--- Supplied material Enclosed Below ---

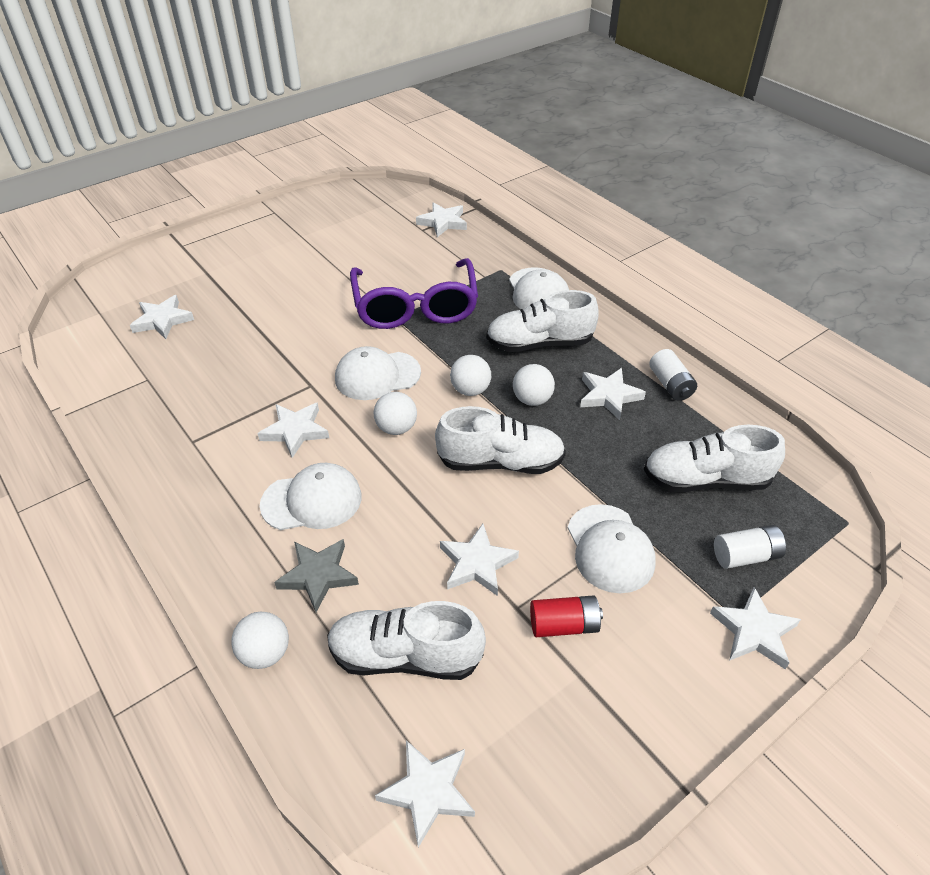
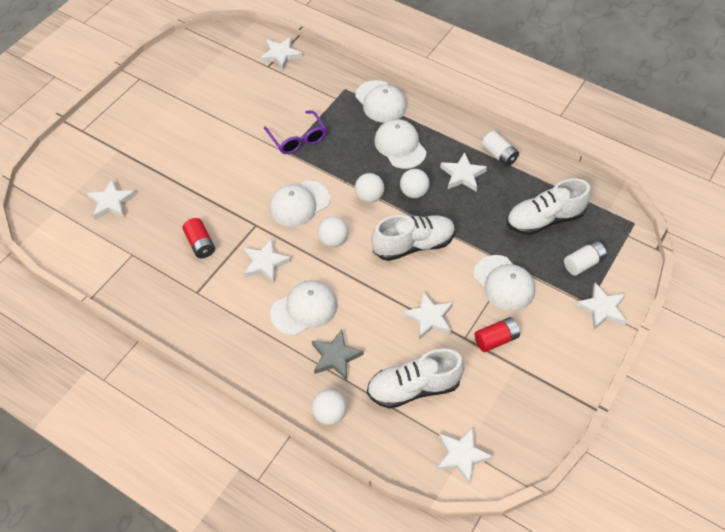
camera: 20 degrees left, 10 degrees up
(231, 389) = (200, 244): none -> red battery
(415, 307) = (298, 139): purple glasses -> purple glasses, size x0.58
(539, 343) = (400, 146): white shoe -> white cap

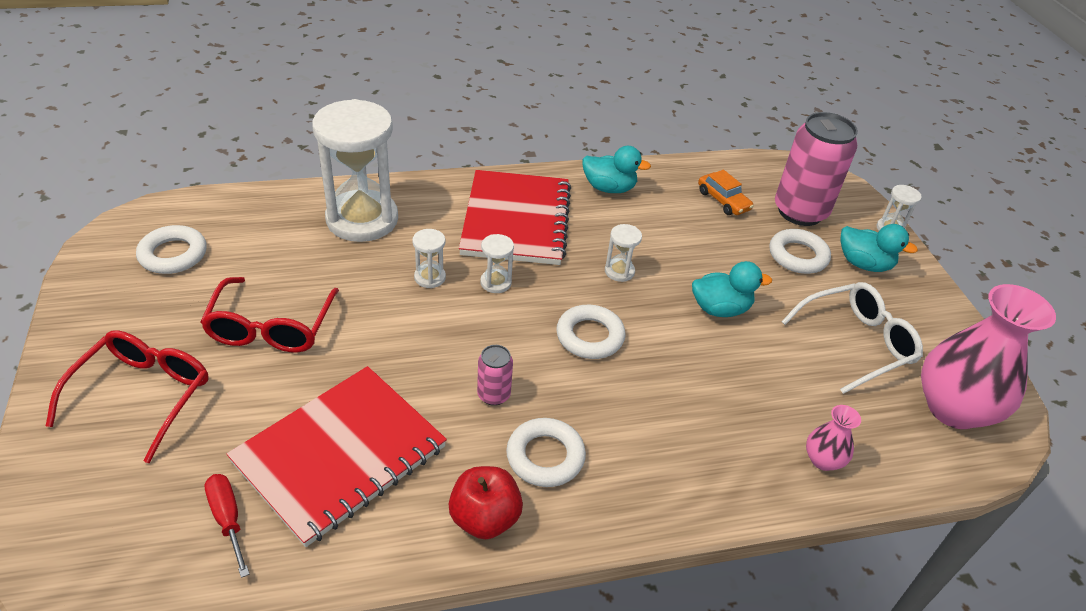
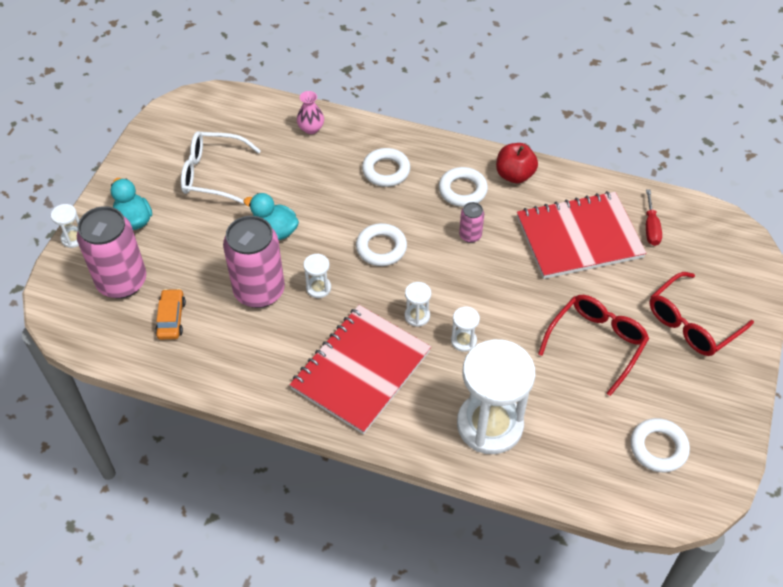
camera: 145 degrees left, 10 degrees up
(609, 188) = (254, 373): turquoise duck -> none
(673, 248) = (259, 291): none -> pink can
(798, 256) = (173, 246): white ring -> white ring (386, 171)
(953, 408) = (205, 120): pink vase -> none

--- End of Enclosed Supplied material ---

_Task objective_
All lines above in which the word "degrees" occurs should be identified and copied.

_Finished exercise_
camera: 20 degrees left, 10 degrees up
camera: 145 degrees left, 10 degrees up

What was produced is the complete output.